▶ Written instruction
Update every row below so that "counterclockwise" becomes "anticlockwise" wherever it appears. Leave everything else the same.

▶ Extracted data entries
>>>>

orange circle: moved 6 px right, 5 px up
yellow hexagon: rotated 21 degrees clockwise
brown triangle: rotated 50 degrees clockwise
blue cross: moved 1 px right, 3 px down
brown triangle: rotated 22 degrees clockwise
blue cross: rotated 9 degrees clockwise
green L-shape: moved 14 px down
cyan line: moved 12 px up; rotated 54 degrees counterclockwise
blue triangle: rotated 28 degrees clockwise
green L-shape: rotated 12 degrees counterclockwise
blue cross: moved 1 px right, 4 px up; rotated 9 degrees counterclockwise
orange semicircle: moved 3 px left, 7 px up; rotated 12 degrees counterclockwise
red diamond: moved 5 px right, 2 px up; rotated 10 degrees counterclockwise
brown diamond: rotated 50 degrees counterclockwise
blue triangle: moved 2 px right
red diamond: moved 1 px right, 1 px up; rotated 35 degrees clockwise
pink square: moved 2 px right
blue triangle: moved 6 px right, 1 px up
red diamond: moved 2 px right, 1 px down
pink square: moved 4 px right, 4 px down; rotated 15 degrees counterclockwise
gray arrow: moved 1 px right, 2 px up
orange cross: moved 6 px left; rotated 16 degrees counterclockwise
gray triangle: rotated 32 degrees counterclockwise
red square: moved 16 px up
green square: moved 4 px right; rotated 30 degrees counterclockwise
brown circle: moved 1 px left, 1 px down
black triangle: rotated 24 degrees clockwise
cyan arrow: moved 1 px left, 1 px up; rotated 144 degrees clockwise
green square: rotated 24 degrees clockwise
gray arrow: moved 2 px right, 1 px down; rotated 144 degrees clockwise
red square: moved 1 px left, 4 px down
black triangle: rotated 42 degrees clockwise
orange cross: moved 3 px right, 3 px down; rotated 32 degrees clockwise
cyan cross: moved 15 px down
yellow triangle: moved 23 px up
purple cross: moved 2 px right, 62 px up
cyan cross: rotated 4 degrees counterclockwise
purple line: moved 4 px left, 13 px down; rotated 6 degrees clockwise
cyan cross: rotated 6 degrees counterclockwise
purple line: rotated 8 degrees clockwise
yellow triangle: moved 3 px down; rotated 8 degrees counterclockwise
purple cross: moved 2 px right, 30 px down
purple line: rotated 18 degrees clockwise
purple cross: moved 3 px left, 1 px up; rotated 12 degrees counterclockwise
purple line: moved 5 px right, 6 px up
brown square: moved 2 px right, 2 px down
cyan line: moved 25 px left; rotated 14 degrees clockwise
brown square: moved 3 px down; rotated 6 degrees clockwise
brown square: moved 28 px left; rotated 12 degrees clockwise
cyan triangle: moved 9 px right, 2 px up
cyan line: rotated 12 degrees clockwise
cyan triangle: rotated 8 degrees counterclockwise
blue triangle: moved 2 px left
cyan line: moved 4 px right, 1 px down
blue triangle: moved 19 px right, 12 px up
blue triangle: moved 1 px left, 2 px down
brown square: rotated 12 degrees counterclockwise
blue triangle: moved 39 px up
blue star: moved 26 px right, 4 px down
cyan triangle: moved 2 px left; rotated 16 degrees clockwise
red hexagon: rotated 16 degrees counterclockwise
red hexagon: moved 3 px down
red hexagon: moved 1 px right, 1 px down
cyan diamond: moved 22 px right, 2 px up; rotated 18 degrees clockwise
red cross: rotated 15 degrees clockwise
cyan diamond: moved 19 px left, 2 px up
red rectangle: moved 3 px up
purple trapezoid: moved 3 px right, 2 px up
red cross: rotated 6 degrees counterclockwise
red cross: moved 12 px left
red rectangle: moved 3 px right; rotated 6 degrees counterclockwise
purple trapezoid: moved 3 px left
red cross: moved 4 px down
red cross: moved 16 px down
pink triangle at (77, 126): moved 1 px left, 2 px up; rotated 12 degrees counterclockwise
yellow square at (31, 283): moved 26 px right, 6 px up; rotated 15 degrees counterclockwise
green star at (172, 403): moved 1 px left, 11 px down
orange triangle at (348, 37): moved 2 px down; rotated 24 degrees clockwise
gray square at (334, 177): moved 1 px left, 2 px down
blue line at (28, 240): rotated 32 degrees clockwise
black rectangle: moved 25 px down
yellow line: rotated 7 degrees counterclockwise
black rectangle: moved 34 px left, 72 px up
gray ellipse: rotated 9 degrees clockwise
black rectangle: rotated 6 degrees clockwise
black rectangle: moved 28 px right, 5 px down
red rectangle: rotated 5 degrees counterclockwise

<<<<

▶ Completed exercise
orange circle: moved 6 px right, 5 px up
yellow hexagon: rotated 21 degrees clockwise
brown triangle: rotated 50 degrees clockwise
blue cross: moved 1 px right, 3 px down
brown triangle: rotated 22 degrees clockwise
blue cross: rotated 9 degrees clockwise
green L-shape: moved 14 px down
cyan line: moved 12 px up; rotated 54 degrees anticlockwise
blue triangle: rotated 28 degrees clockwise
green L-shape: rotated 12 degrees anticlockwise
blue cross: moved 1 px right, 4 px up; rotated 9 degrees anticlockwise
orange semicircle: moved 3 px left, 7 px up; rotated 12 degrees anticlockwise
red diamond: moved 5 px right, 2 px up; rotated 10 degrees anticlockwise
brown diamond: rotated 50 degrees anticlockwise
blue triangle: moved 2 px right
red diamond: moved 1 px right, 1 px up; rotated 35 degrees clockwise
pink square: moved 2 px right
blue triangle: moved 6 px right, 1 px up
red diamond: moved 2 px right, 1 px down
pink square: moved 4 px right, 4 px down; rotated 15 degrees anticlockwise
gray arrow: moved 1 px right, 2 px up
orange cross: moved 6 px left; rotated 16 degrees anticlockwise
gray triangle: rotated 32 degrees anticlockwise
red square: moved 16 px up
green square: moved 4 px right; rotated 30 degrees anticlockwise
brown circle: moved 1 px left, 1 px down
black triangle: rotated 24 degrees clockwise
cyan arrow: moved 1 px left, 1 px up; rotated 144 degrees clockwise
green square: rotated 24 degrees clockwise
gray arrow: moved 2 px right, 1 px down; rotated 144 degrees clockwise
red square: moved 1 px left, 4 px down
black triangle: rotated 42 degrees clockwise
orange cross: moved 3 px right, 3 px down; rotated 32 degrees clockwise
cyan cross: moved 15 px down
yellow triangle: moved 23 px up
purple cross: moved 2 px right, 62 px up
cyan cross: rotated 4 degrees anticlockwise
purple line: moved 4 px left, 13 px down; rotated 6 degrees clockwise
cyan cross: rotated 6 degrees anticlockwise
purple line: rotated 8 degrees clockwise
yellow triangle: moved 3 px down; rotated 8 degrees anticlockwise
purple cross: moved 2 px right, 30 px down
purple line: rotated 18 degrees clockwise
purple cross: moved 3 px left, 1 px up; rotated 12 degrees anticlockwise
purple line: moved 5 px right, 6 px up
brown square: moved 2 px right, 2 px down
cyan line: moved 25 px left; rotated 14 degrees clockwise
brown square: moved 3 px down; rotated 6 degrees clockwise
brown square: moved 28 px left; rotated 12 degrees clockwise
cyan triangle: moved 9 px right, 2 px up
cyan line: rotated 12 degrees clockwise
cyan triangle: rotated 8 degrees anticlockwise
blue triangle: moved 2 px left
cyan line: moved 4 px right, 1 px down
blue triangle: moved 19 px right, 12 px up
blue triangle: moved 1 px left, 2 px down
brown square: rotated 12 degrees anticlockwise
blue triangle: moved 39 px up
blue star: moved 26 px right, 4 px down
cyan triangle: moved 2 px left; rotated 16 degrees clockwise
red hexagon: rotated 16 degrees anticlockwise
red hexagon: moved 3 px down
red hexagon: moved 1 px right, 1 px down
cyan diamond: moved 22 px right, 2 px up; rotated 18 degrees clockwise
red cross: rotated 15 degrees clockwise
cyan diamond: moved 19 px left, 2 px up
red rectangle: moved 3 px up
purple trapezoid: moved 3 px right, 2 px up
red cross: rotated 6 degrees anticlockwise
red cross: moved 12 px left
red rectangle: moved 3 px right; rotated 6 degrees anticlockwise
purple trapezoid: moved 3 px left
red cross: moved 4 px down
red cross: moved 16 px down
pink triangle at (77, 126): moved 1 px left, 2 px up; rotated 12 degrees anticlockwise
yellow square at (31, 283): moved 26 px right, 6 px up; rotated 15 degrees anticlockwise
green star at (172, 403): moved 1 px left, 11 px down
orange triangle at (348, 37): moved 2 px down; rotated 24 degrees clockwise
gray square at (334, 177): moved 1 px left, 2 px down
blue line at (28, 240): rotated 32 degrees clockwise
black rectangle: moved 25 px down
yellow line: rotated 7 degrees anticlockwise
black rectangle: moved 34 px left, 72 px up
gray ellipse: rotated 9 degrees clockwise
black rectangle: rotated 6 degrees clockwise
black rectangle: moved 28 px right, 5 px down
red rectangle: rotated 5 degrees anticlockwise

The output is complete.